● What you should do
Below are the entries. Transcribe exactly the lines from the one with "old: spinning top (turquoise)" through the one with "new: free weight (pink)", ends included, and leave out all others.

● Data under study
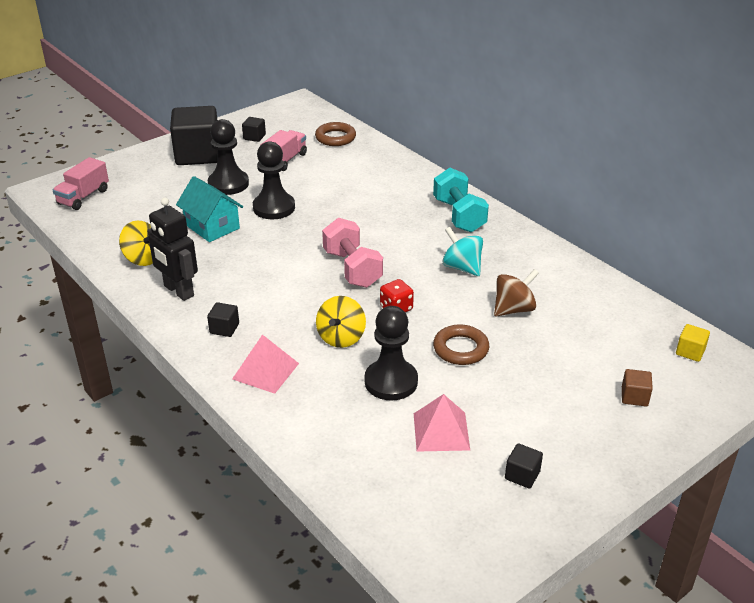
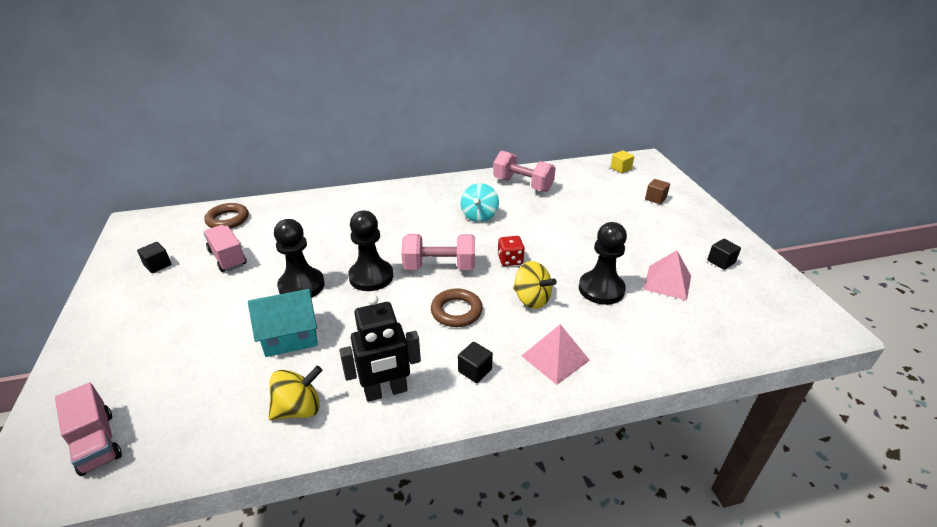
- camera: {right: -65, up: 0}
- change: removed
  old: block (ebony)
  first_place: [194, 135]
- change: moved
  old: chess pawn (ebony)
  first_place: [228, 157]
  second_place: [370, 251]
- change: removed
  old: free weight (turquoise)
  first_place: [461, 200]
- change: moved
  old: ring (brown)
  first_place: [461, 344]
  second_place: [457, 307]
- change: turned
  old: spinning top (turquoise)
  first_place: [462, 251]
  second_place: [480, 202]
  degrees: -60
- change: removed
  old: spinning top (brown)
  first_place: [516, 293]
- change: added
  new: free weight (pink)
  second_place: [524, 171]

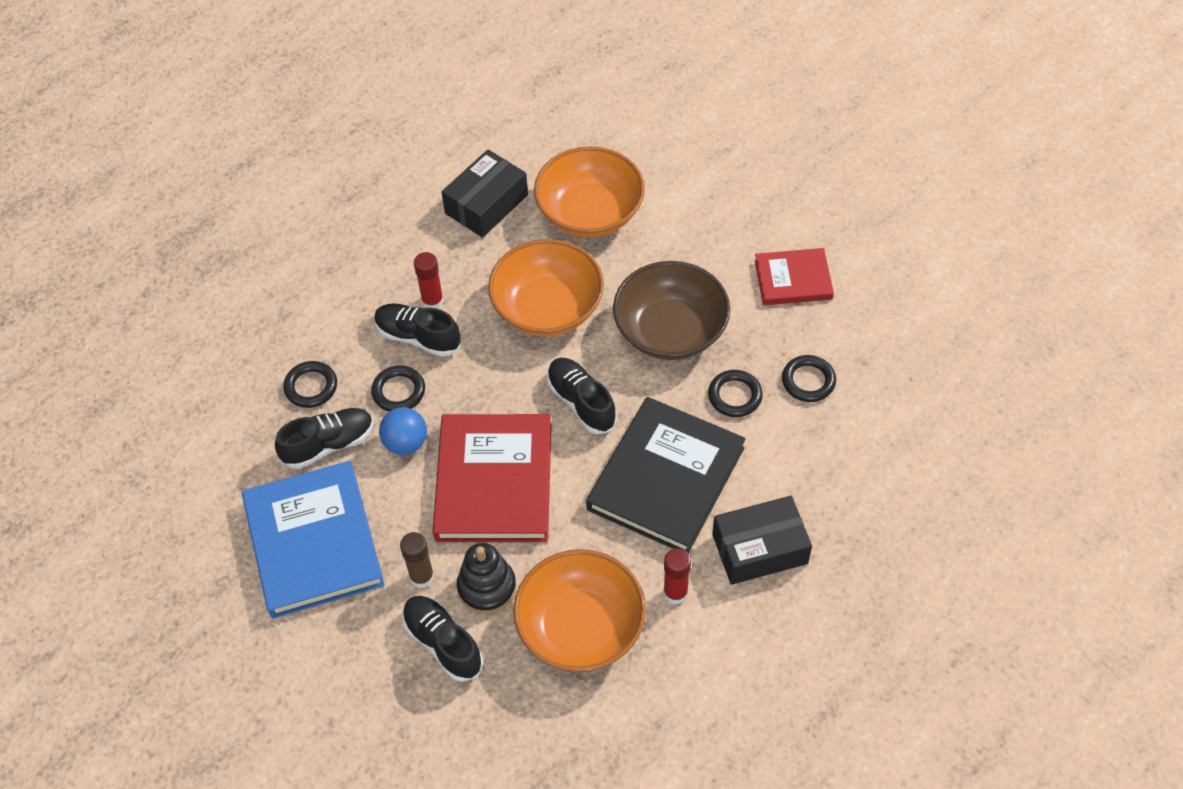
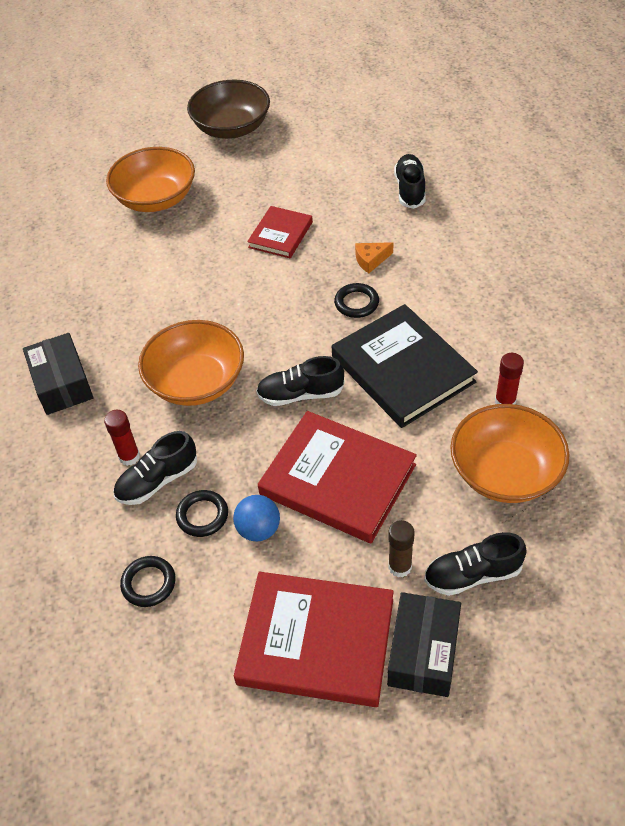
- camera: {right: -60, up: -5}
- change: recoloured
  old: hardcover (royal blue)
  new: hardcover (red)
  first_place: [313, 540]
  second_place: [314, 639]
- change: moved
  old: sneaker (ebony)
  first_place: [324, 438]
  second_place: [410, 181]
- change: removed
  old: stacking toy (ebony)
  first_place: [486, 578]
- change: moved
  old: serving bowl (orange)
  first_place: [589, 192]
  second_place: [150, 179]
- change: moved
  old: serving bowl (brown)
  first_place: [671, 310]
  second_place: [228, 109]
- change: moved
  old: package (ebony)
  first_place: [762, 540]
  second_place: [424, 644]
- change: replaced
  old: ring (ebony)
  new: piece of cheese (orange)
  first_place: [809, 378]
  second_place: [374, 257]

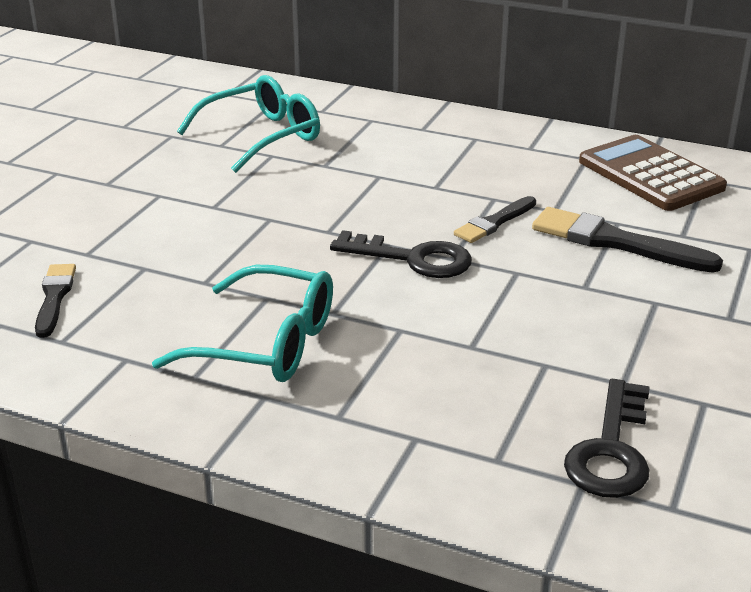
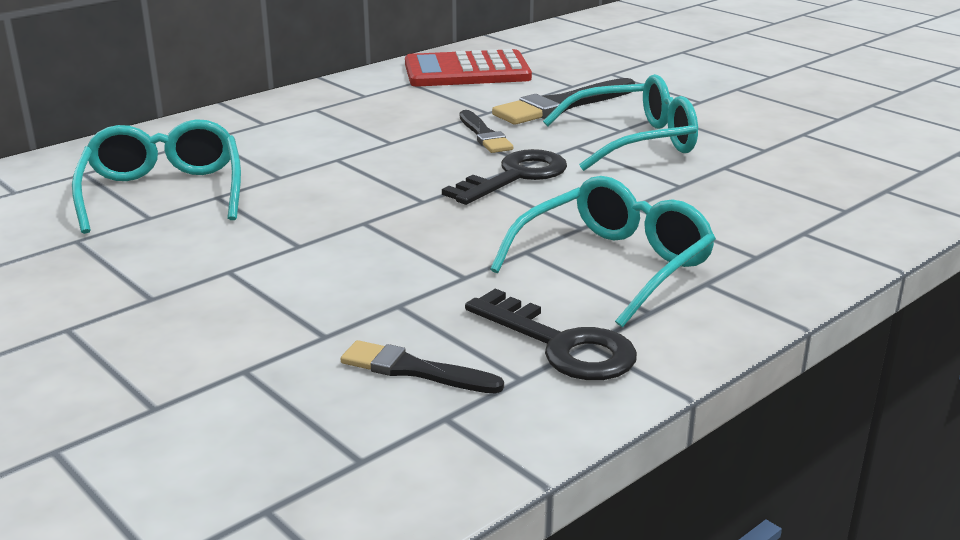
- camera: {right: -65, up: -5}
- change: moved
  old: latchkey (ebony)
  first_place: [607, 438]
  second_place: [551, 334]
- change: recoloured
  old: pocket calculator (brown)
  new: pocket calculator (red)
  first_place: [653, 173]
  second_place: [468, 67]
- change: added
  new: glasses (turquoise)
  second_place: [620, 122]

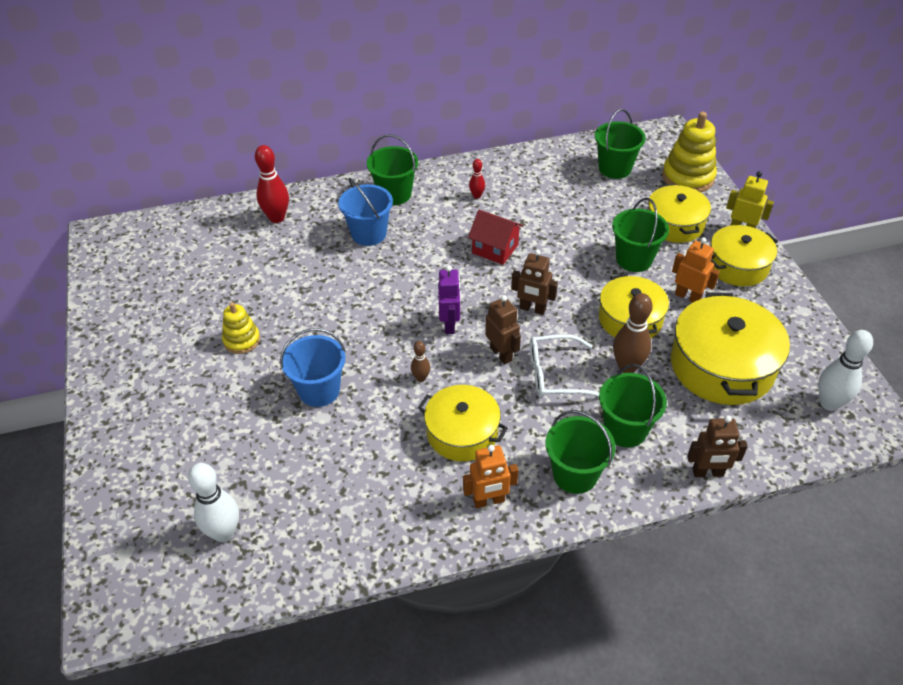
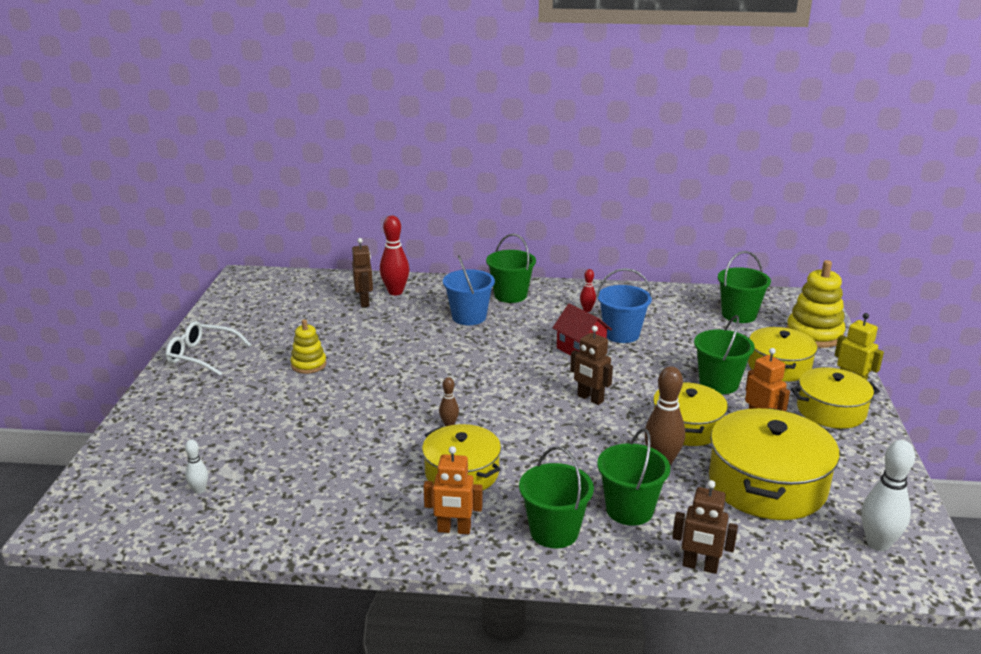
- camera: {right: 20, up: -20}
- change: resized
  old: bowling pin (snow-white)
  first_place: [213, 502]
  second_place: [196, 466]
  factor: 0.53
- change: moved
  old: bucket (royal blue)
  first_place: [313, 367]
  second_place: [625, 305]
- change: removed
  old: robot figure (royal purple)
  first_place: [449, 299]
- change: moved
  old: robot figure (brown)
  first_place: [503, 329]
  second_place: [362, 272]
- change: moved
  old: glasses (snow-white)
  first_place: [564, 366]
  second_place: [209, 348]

● Answer area
  old: spinning top (turquoise)
  first_place: [462, 251]
  second_place: [480, 202]
  degrees: -60
- change: removed
  old: spinning top (brown)
  first_place: [516, 293]
- change: added
  new: free weight (pink)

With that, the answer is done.